Description of the task:
Pictures are to be left out, and every entry repeated exactly.

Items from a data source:
────

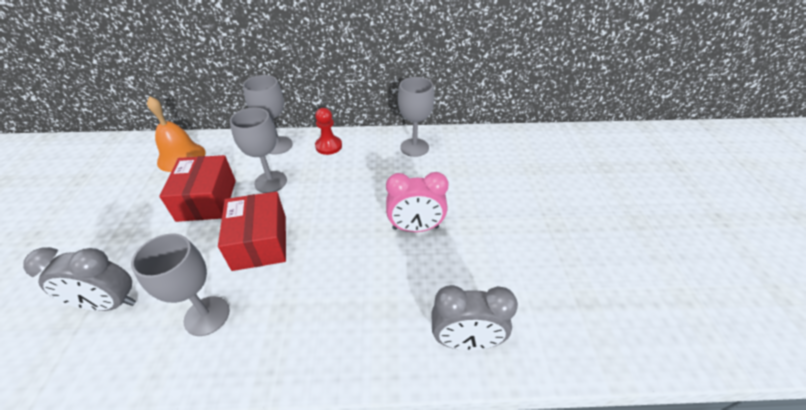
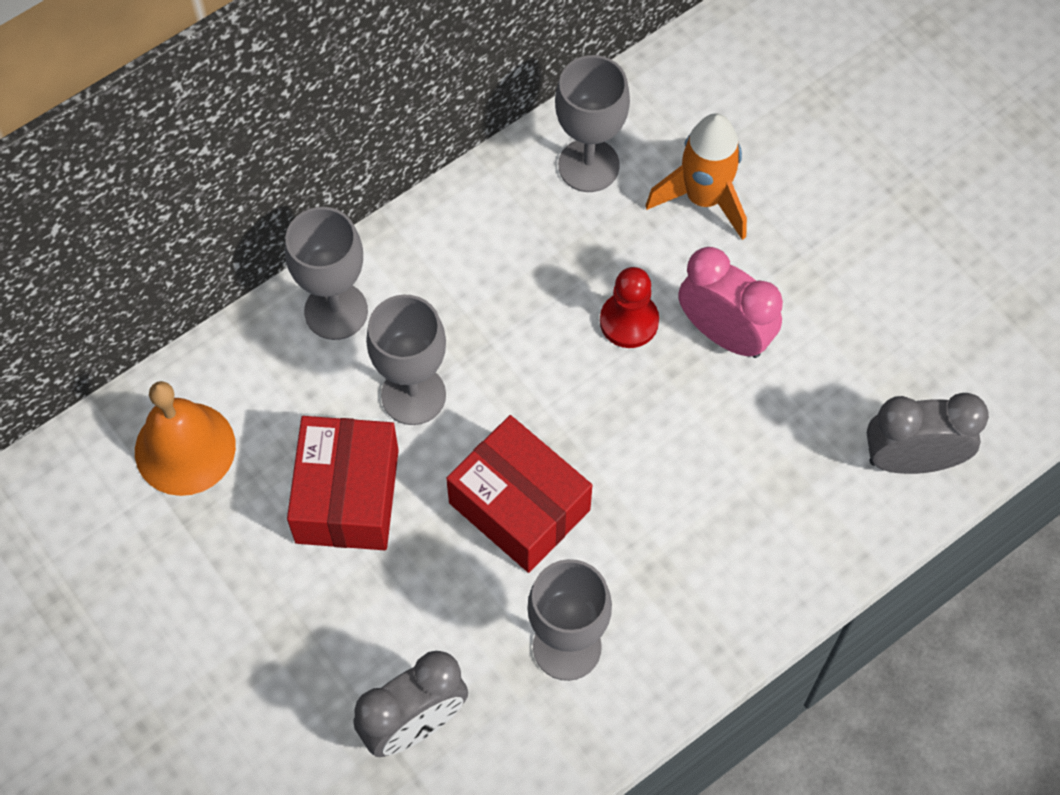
camera: 35 degrees left, 20 degrees up
(207, 200) = (347, 496): red box -> red box turned 45 degrees clockwise
(328, 146) = (432, 255): red pawn -> red pawn (629, 321)
(415, 228) = (724, 334): pink clock -> pink clock turned 105 degrees counterclockwise
(451, 177) = (704, 198): none -> orange rocket
(465, 341) = (911, 460): grey clock -> grey clock turned 150 degrees counterclockwise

────

Answer for this exercise:
camera: 35 degrees left, 20 degrees up
(207, 200) = (347, 496): red box -> red box turned 45 degrees clockwise
(328, 146) = (432, 255): red pawn -> red pawn (629, 321)
(415, 228) = (724, 334): pink clock -> pink clock turned 105 degrees counterclockwise
(451, 177) = (704, 198): none -> orange rocket
(465, 341) = (911, 460): grey clock -> grey clock turned 150 degrees counterclockwise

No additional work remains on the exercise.